- _Problem description_
Return each of the following rows unchanged, line for line.

[Dataset entries]
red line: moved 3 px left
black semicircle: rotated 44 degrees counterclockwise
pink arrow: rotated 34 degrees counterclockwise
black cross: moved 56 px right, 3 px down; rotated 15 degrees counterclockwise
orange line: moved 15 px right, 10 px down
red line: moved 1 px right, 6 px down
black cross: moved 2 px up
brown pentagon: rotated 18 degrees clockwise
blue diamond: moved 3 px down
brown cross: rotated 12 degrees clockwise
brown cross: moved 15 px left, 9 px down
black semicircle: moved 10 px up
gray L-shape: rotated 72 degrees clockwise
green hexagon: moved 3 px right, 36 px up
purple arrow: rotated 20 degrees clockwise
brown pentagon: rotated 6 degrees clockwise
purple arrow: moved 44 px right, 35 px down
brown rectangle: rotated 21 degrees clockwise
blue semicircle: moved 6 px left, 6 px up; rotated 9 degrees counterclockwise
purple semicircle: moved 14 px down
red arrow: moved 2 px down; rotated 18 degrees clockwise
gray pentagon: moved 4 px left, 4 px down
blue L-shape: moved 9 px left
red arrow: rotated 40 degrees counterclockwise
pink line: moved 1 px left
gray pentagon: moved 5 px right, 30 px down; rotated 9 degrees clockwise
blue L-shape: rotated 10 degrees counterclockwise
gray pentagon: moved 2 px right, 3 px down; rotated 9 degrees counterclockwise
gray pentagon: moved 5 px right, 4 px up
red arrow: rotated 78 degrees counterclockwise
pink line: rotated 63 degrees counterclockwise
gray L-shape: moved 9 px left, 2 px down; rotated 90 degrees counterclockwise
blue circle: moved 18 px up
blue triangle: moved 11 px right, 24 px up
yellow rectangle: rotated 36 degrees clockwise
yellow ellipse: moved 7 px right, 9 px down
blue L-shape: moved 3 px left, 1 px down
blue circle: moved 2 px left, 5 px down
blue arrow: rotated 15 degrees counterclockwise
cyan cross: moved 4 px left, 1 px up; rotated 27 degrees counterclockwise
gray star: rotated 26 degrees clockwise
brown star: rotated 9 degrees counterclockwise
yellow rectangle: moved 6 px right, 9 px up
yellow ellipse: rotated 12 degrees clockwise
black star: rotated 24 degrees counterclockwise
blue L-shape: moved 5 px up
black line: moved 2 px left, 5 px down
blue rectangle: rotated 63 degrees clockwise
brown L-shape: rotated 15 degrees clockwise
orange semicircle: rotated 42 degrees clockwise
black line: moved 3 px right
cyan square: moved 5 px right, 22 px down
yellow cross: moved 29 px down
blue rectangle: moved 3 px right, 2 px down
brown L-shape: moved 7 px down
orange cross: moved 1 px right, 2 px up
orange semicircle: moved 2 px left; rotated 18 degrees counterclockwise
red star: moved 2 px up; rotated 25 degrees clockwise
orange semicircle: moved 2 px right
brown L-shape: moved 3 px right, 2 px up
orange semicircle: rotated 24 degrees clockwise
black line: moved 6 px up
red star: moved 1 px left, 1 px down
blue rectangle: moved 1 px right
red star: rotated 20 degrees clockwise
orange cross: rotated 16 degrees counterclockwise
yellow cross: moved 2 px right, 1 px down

- _Result of this task_
red line: moved 3 px left
black semicircle: rotated 44 degrees counterclockwise
pink arrow: rotated 34 degrees counterclockwise
black cross: moved 56 px right, 3 px down; rotated 15 degrees counterclockwise
orange line: moved 15 px right, 10 px down
red line: moved 1 px right, 6 px down
black cross: moved 2 px up
brown pentagon: rotated 18 degrees clockwise
blue diamond: moved 3 px down
brown cross: rotated 12 degrees clockwise
brown cross: moved 15 px left, 9 px down
black semicircle: moved 10 px up
gray L-shape: rotated 72 degrees clockwise
green hexagon: moved 3 px right, 36 px up
purple arrow: rotated 20 degrees clockwise
brown pentagon: rotated 6 degrees clockwise
purple arrow: moved 44 px right, 35 px down
brown rectangle: rotated 21 degrees clockwise
blue semicircle: moved 6 px left, 6 px up; rotated 9 degrees counterclockwise
purple semicircle: moved 14 px down
red arrow: moved 2 px down; rotated 18 degrees clockwise
gray pentagon: moved 4 px left, 4 px down
blue L-shape: moved 9 px left
red arrow: rotated 40 degrees counterclockwise
pink line: moved 1 px left
gray pentagon: moved 5 px right, 30 px down; rotated 9 degrees clockwise
blue L-shape: rotated 10 degrees counterclockwise
gray pentagon: moved 2 px right, 3 px down; rotated 9 degrees counterclockwise
gray pentagon: moved 5 px right, 4 px up
red arrow: rotated 78 degrees counterclockwise
pink line: rotated 63 degrees counterclockwise
gray L-shape: moved 9 px left, 2 px down; rotated 90 degrees counterclockwise
blue circle: moved 18 px up
blue triangle: moved 11 px right, 24 px up
yellow rectangle: rotated 36 degrees clockwise
yellow ellipse: moved 7 px right, 9 px down
blue L-shape: moved 3 px left, 1 px down
blue circle: moved 2 px left, 5 px down
blue arrow: rotated 15 degrees counterclockwise
cyan cross: moved 4 px left, 1 px up; rotated 27 degrees counterclockwise
gray star: rotated 26 degrees clockwise
brown star: rotated 9 degrees counterclockwise
yellow rectangle: moved 6 px right, 9 px up
yellow ellipse: rotated 12 degrees clockwise
black star: rotated 24 degrees counterclockwise
blue L-shape: moved 5 px up
black line: moved 2 px left, 5 px down
blue rectangle: rotated 63 degrees clockwise
brown L-shape: rotated 15 degrees clockwise
orange semicircle: rotated 42 degrees clockwise
black line: moved 3 px right
cyan square: moved 5 px right, 22 px down
yellow cross: moved 29 px down
blue rectangle: moved 3 px right, 2 px down
brown L-shape: moved 7 px down
orange cross: moved 1 px right, 2 px up
orange semicircle: moved 2 px left; rotated 18 degrees counterclockwise
red star: moved 2 px up; rotated 25 degrees clockwise
orange semicircle: moved 2 px right
brown L-shape: moved 3 px right, 2 px up
orange semicircle: rotated 24 degrees clockwise
black line: moved 6 px up
red star: moved 1 px left, 1 px down
blue rectangle: moved 1 px right
red star: rotated 20 degrees clockwise
orange cross: rotated 16 degrees counterclockwise
yellow cross: moved 2 px right, 1 px down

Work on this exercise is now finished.